[[ RECORDED DATA open ]]
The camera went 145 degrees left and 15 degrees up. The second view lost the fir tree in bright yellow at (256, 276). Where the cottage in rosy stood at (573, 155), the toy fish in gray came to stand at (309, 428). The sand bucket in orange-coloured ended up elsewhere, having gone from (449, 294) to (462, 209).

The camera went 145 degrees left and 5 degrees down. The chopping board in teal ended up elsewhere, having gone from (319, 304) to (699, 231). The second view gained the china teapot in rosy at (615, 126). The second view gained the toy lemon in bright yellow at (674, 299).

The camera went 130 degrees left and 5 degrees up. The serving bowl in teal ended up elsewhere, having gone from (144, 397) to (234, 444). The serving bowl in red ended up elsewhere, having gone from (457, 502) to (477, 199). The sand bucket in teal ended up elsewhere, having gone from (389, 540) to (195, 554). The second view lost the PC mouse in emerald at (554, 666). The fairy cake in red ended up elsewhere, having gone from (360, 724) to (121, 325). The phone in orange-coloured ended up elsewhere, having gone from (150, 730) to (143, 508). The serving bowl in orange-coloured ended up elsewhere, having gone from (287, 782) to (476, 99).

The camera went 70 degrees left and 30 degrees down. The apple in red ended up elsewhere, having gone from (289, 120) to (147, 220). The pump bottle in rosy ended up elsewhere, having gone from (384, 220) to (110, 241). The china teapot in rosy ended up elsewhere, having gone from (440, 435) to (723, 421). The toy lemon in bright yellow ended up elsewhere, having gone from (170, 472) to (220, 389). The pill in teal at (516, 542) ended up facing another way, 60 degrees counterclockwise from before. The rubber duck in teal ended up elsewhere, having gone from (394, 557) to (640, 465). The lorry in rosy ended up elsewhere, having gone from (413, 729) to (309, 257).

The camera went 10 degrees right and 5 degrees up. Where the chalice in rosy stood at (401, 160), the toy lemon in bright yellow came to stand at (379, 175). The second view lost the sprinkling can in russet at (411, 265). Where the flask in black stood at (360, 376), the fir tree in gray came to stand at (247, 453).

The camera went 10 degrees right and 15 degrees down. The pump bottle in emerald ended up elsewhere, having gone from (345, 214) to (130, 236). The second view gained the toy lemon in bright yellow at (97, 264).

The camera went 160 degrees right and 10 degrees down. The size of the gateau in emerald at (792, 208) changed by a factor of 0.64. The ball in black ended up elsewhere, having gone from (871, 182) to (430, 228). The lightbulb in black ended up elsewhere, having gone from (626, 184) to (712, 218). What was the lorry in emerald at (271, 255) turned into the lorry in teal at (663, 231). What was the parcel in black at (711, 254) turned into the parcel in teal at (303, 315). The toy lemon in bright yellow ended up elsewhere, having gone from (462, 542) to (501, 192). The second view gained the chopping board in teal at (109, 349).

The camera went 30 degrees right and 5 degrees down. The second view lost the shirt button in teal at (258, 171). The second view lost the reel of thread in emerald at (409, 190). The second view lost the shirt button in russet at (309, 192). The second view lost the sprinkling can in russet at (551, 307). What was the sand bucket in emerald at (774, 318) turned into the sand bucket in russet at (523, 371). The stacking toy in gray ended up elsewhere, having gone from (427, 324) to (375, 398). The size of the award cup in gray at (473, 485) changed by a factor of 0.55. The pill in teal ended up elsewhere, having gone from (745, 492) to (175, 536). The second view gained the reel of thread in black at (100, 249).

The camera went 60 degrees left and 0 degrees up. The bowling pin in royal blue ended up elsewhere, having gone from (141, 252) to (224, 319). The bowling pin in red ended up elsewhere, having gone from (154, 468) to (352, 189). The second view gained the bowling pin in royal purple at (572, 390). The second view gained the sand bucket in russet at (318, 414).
[[ RECORDED DATA closed ]]
▶ HOW TO COMPLETE THIS TASK
All the data above should be restated in full, exactly.

▶ ANSWER BELOW
The camera went 145 degrees left and 15 degrees up. The second view lost the fir tree in bright yellow at (256, 276). Where the cottage in rosy stood at (573, 155), the toy fish in gray came to stand at (309, 428). The sand bucket in orange-coloured ended up elsewhere, having gone from (449, 294) to (462, 209).

The camera went 145 degrees left and 5 degrees down. The chopping board in teal ended up elsewhere, having gone from (319, 304) to (699, 231). The second view gained the china teapot in rosy at (615, 126). The second view gained the toy lemon in bright yellow at (674, 299).

The camera went 130 degrees left and 5 degrees up. The serving bowl in teal ended up elsewhere, having gone from (144, 397) to (234, 444). The serving bowl in red ended up elsewhere, having gone from (457, 502) to (477, 199). The sand bucket in teal ended up elsewhere, having gone from (389, 540) to (195, 554). The second view lost the PC mouse in emerald at (554, 666). The fairy cake in red ended up elsewhere, having gone from (360, 724) to (121, 325). The phone in orange-coloured ended up elsewhere, having gone from (150, 730) to (143, 508). The serving bowl in orange-coloured ended up elsewhere, having gone from (287, 782) to (476, 99).

The camera went 70 degrees left and 30 degrees down. The apple in red ended up elsewhere, having gone from (289, 120) to (147, 220). The pump bottle in rosy ended up elsewhere, having gone from (384, 220) to (110, 241). The china teapot in rosy ended up elsewhere, having gone from (440, 435) to (723, 421). The toy lemon in bright yellow ended up elsewhere, having gone from (170, 472) to (220, 389). The pill in teal at (516, 542) ended up facing another way, 60 degrees counterclockwise from before. The rubber duck in teal ended up elsewhere, having gone from (394, 557) to (640, 465). The lorry in rosy ended up elsewhere, having gone from (413, 729) to (309, 257).

The camera went 10 degrees right and 5 degrees up. Where the chalice in rosy stood at (401, 160), the toy lemon in bright yellow came to stand at (379, 175). The second view lost the sprinkling can in russet at (411, 265). Where the flask in black stood at (360, 376), the fir tree in gray came to stand at (247, 453).

The camera went 10 degrees right and 15 degrees down. The pump bottle in emerald ended up elsewhere, having gone from (345, 214) to (130, 236). The second view gained the toy lemon in bright yellow at (97, 264).

The camera went 160 degrees right and 10 degrees down. The size of the gateau in emerald at (792, 208) changed by a factor of 0.64. The ball in black ended up elsewhere, having gone from (871, 182) to (430, 228). The lightbulb in black ended up elsewhere, having gone from (626, 184) to (712, 218). What was the lorry in emerald at (271, 255) turned into the lorry in teal at (663, 231). What was the parcel in black at (711, 254) turned into the parcel in teal at (303, 315). The toy lemon in bright yellow ended up elsewhere, having gone from (462, 542) to (501, 192). The second view gained the chopping board in teal at (109, 349).

The camera went 30 degrees right and 5 degrees down. The second view lost the shirt button in teal at (258, 171). The second view lost the reel of thread in emerald at (409, 190). The second view lost the shirt button in russet at (309, 192). The second view lost the sprinkling can in russet at (551, 307). What was the sand bucket in emerald at (774, 318) turned into the sand bucket in russet at (523, 371). The stacking toy in gray ended up elsewhere, having gone from (427, 324) to (375, 398). The size of the award cup in gray at (473, 485) changed by a factor of 0.55. The pill in teal ended up elsewhere, having gone from (745, 492) to (175, 536). The second view gained the reel of thread in black at (100, 249).

The camera went 60 degrees left and 0 degrees up. The bowling pin in royal blue ended up elsewhere, having gone from (141, 252) to (224, 319). The bowling pin in red ended up elsewhere, having gone from (154, 468) to (352, 189). The second view gained the bowling pin in royal purple at (572, 390). The second view gained the sand bucket in russet at (318, 414).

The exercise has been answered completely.